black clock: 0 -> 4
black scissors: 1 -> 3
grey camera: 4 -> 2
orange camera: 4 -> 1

+ + +

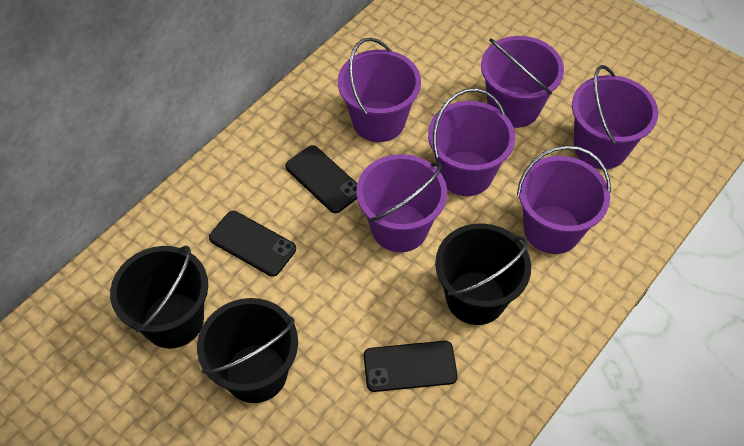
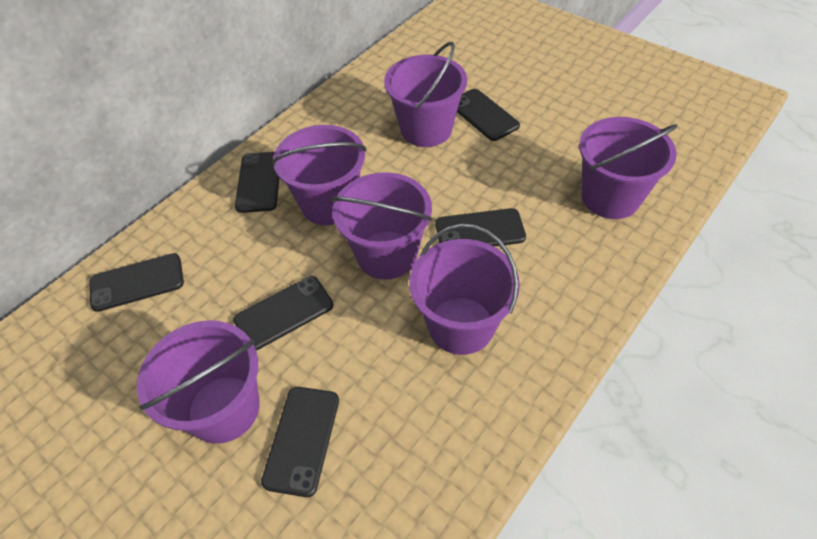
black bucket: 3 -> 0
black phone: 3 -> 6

+ + +

PROBLEM DESCRIPTION
The string "black" appears in some lines of the material. Report how many, and nothing more.

EXERCISE OUTPUT
4